EXERCISE:
Any picture must be dropped, but each line of the data should be duplicated exactly.

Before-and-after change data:
↓

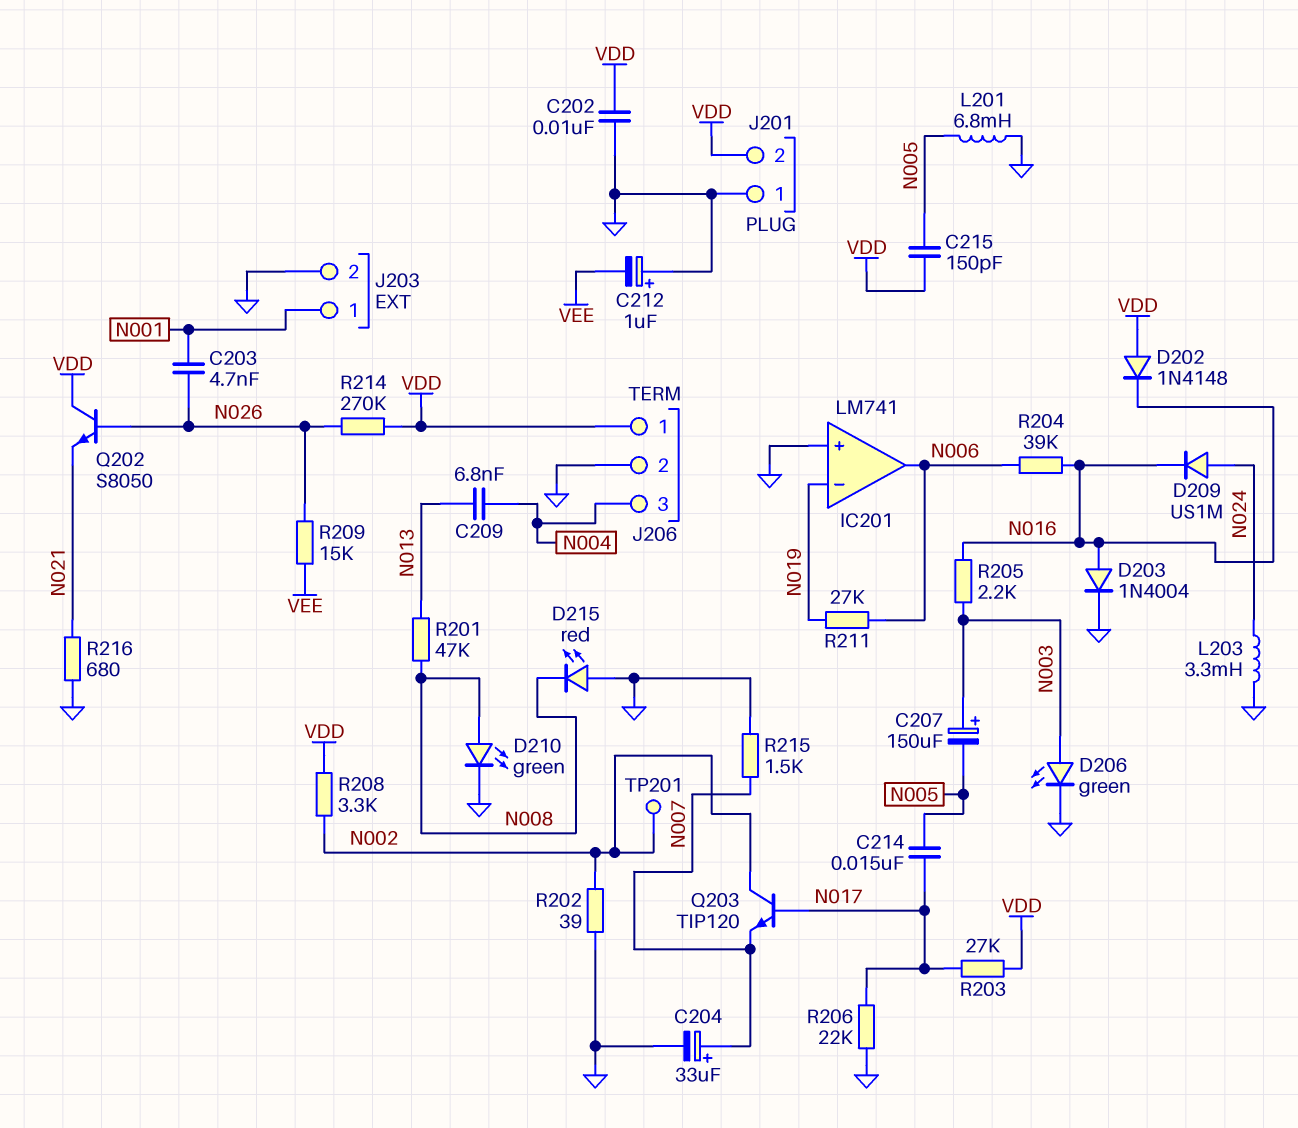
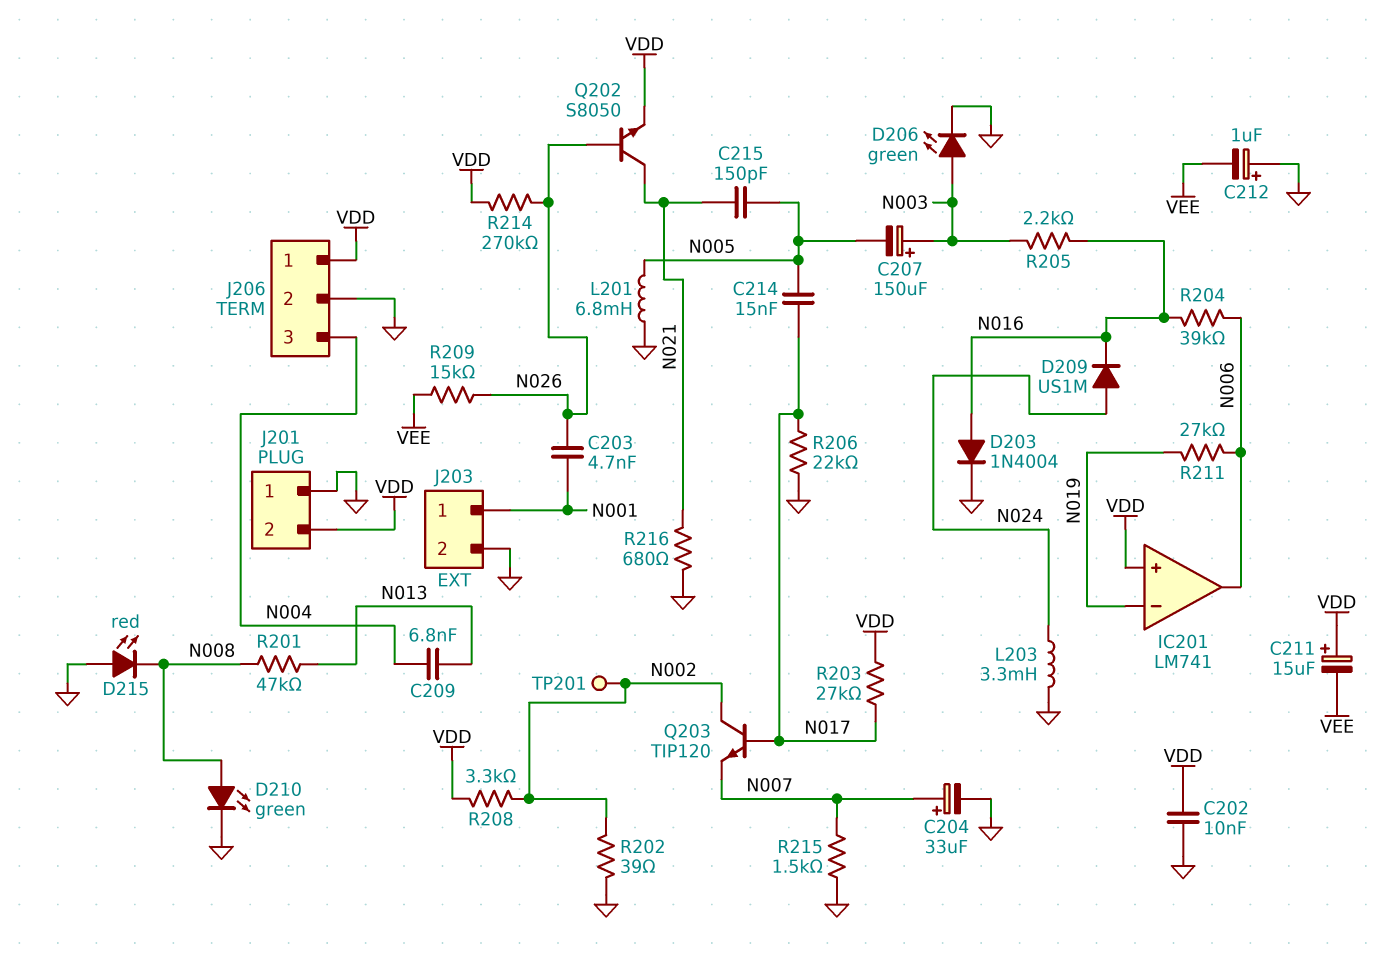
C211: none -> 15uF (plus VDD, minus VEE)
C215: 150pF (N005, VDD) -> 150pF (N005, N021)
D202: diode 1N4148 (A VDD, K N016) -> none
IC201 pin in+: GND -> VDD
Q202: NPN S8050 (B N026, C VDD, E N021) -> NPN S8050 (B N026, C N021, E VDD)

↑

PROBLEM SOLUTION:
C211: none -> 15uF (plus VDD, minus VEE)
C215: 150pF (N005, VDD) -> 150pF (N005, N021)
D202: diode 1N4148 (A VDD, K N016) -> none
IC201 pin in+: GND -> VDD
Q202: NPN S8050 (B N026, C VDD, E N021) -> NPN S8050 (B N026, C N021, E VDD)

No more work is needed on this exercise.